**** Data section ****
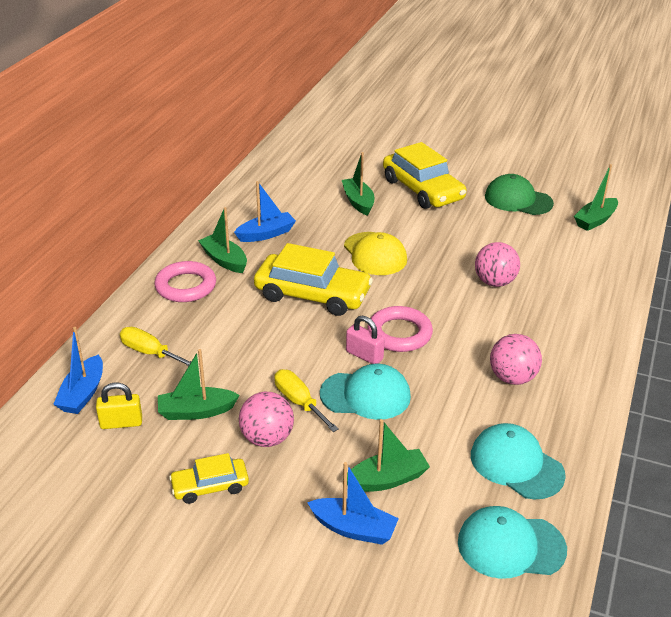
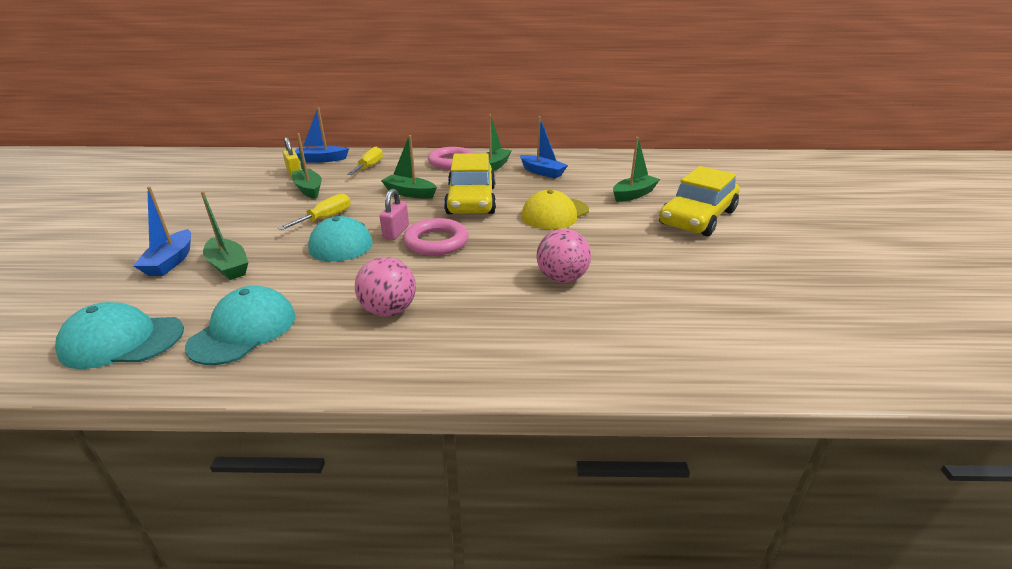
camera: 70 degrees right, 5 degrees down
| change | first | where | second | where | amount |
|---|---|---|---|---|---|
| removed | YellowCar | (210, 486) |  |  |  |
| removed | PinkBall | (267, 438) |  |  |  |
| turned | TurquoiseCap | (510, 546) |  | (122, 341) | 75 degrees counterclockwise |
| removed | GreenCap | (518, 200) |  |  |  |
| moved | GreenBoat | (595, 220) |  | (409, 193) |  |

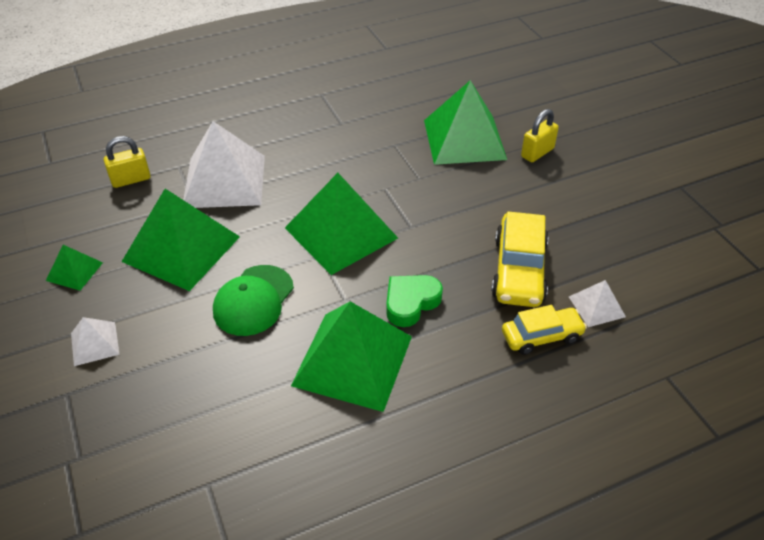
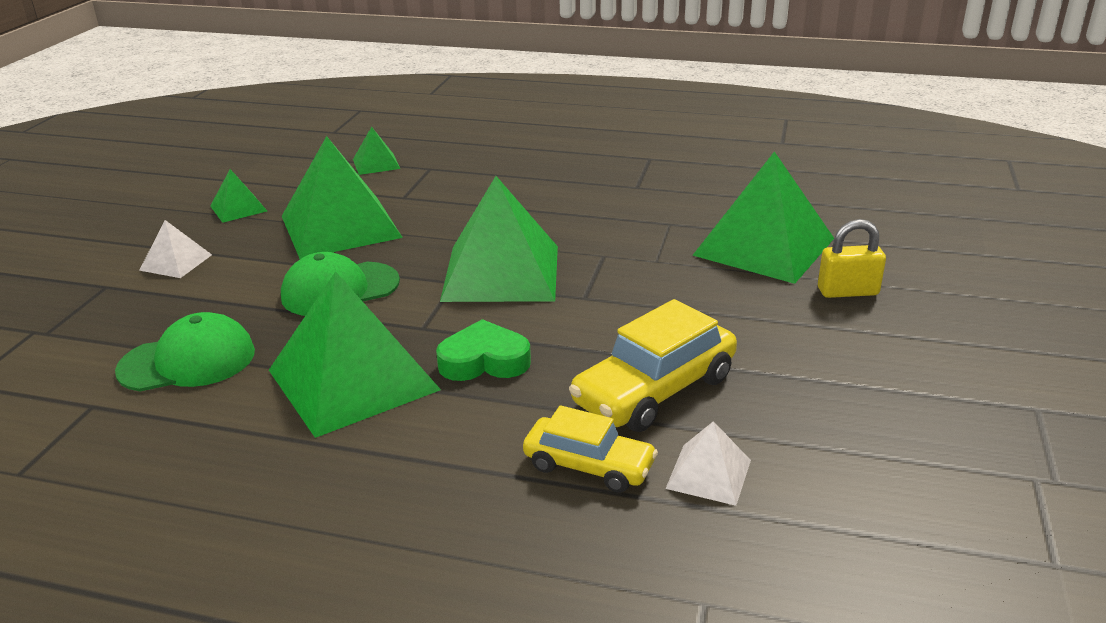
camera: 40 degrees right, 15 degrees down
| change | first | where | second | where | amount |
|---|---|---|---|---|---|
| replaced | YellowPadlock | (131, 179) | GreenPyramid | (376, 164) |  |
| removed | WhitePyramid | (224, 181) |  |  |  |
| added |  |  | GreenCap | (188, 361) |  |

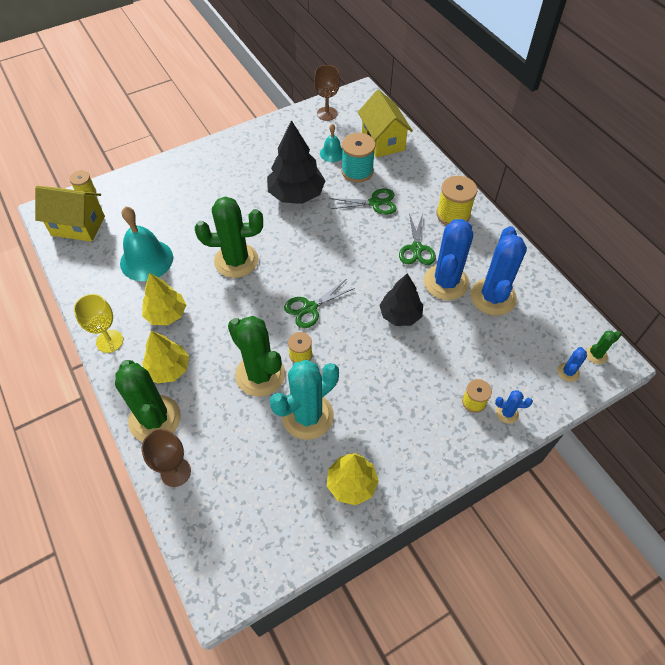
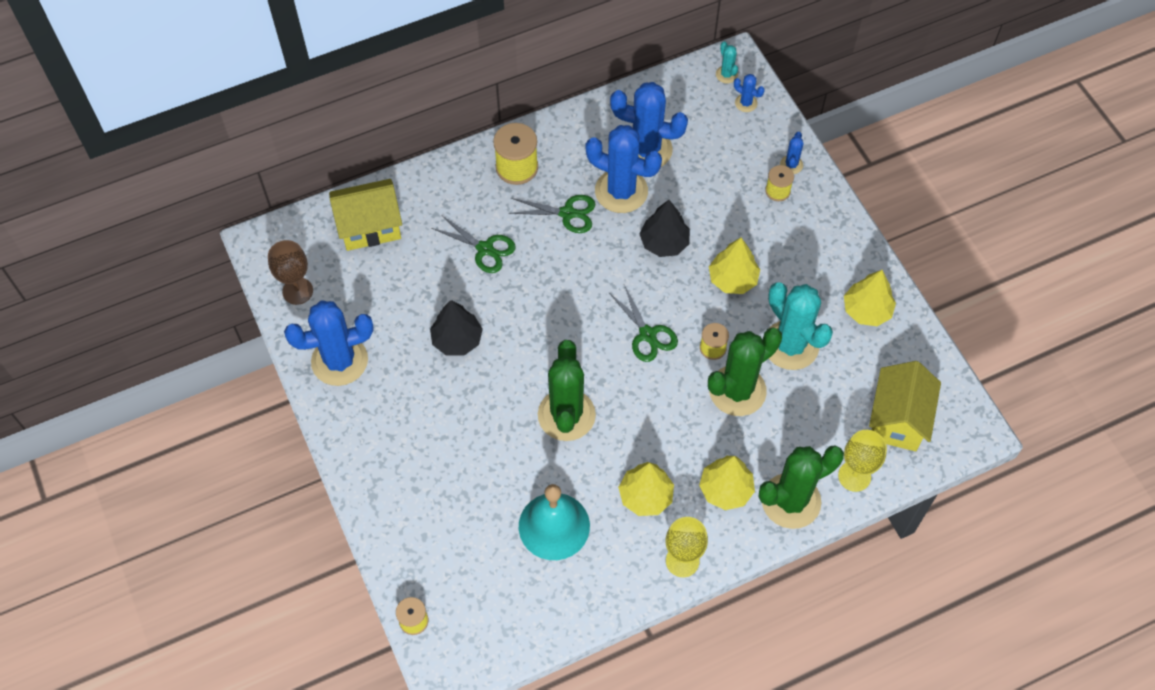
camera: 85 degrees left, 5 degrees up
| change | first | where | second | where | amount |
|---|---|---|---|---|---|
| moved | YellowHouse | (78, 226) |  | (897, 419) |  |
| recoloured | BrownGoblet | (175, 472) | YellowGoblet | (854, 476) |  |
| resized | BlackTree | (296, 194) |  | (457, 340) | x0.66 |
| removed | TurquoiseBell | (332, 153) |  |  |  |
| turned | GreenScissors | (375, 203) |  | (485, 249) | 120 degrees clockwise |
| removed | TurquoiseSpool | (357, 171) |  |  |  |
| recoloured | GreenCactus | (596, 355) | TurquoiseCactus | (726, 74) |  |
| added |  |  | BlueCactus | (339, 361) |  |
| added |  |  | YellowTree | (732, 279) |  |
****
__Task description__:
Repeat exactly the lines above, beginning at the one containing "removed | WhitePyramid" and ending at the one containing "removed | TurquoiseSpool". Do not carry over any pictures.

__Reply__:
| removed | WhitePyramid | (224, 181) |  |  |  |
| added |  |  | GreenCap | (188, 361) |  |

camera: 85 degrees left, 5 degrees up
| change | first | where | second | where | amount |
|---|---|---|---|---|---|
| moved | YellowHouse | (78, 226) |  | (897, 419) |  |
| recoloured | BrownGoblet | (175, 472) | YellowGoblet | (854, 476) |  |
| resized | BlackTree | (296, 194) |  | (457, 340) | x0.66 |
| removed | TurquoiseBell | (332, 153) |  |  |  |
| turned | GreenScissors | (375, 203) |  | (485, 249) | 120 degrees clockwise |
| removed | TurquoiseSpool | (357, 171) |  |  |  |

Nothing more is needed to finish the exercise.